Required action
Find "red arrow: (13, 112)", then copy its line and every later line of the entries exactly through the end, leaving all pictures out.

Dataset excerpts
+++
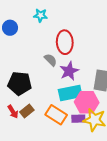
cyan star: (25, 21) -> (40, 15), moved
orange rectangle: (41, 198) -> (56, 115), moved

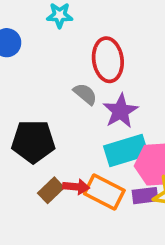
red arrow: (13, 112) -> (76, 187), moved, turned -48

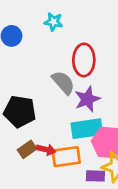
gray semicircle: (85, 94) -> (63, 83), size x1.4
orange rectangle: (104, 192) -> (66, 157), turned -44
purple rectangle: (145, 196) -> (95, 176), moved

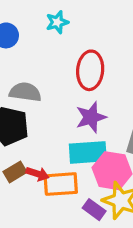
cyan star: (53, 22) -> (57, 22), turned -30
gray semicircle: (63, 83) -> (25, 92), moved, turned -45
purple rectangle: (95, 176) -> (94, 210), turned 30

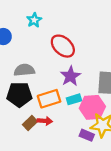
red ellipse: (90, 70) -> (63, 46), turned -40
cyan rectangle: (88, 152) -> (74, 99), size x0.6
orange rectangle: (61, 184) -> (49, 99), moved

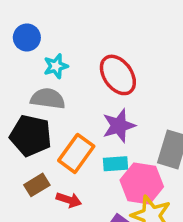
cyan star: (34, 20) -> (56, 66), moved
orange rectangle: (49, 99) -> (76, 153), turned -50
red arrow: (45, 121) -> (69, 200), moved

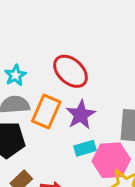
orange rectangle: (76, 153) -> (46, 111), moved

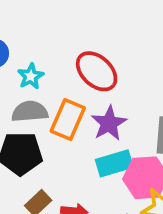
cyan rectangle: (85, 148) -> (114, 163), size x1.4

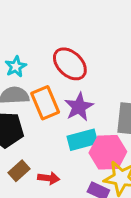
orange rectangle: (68, 119) -> (45, 103), turned -48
+++
Result of this exercise
red arrow: (13, 112) -> (76, 187), moved, turned -48

gray semicircle: (85, 94) -> (63, 83), size x1.4
orange rectangle: (104, 192) -> (66, 157), turned -44
purple rectangle: (145, 196) -> (95, 176), moved

cyan star: (53, 22) -> (57, 22), turned -30
gray semicircle: (63, 83) -> (25, 92), moved, turned -45
purple rectangle: (95, 176) -> (94, 210), turned 30

red ellipse: (90, 70) -> (63, 46), turned -40
cyan rectangle: (88, 152) -> (74, 99), size x0.6
orange rectangle: (61, 184) -> (49, 99), moved

cyan star: (34, 20) -> (56, 66), moved
orange rectangle: (49, 99) -> (76, 153), turned -50
red arrow: (45, 121) -> (69, 200), moved

orange rectangle: (76, 153) -> (46, 111), moved

cyan rectangle: (85, 148) -> (114, 163), size x1.4

orange rectangle: (68, 119) -> (45, 103), turned -48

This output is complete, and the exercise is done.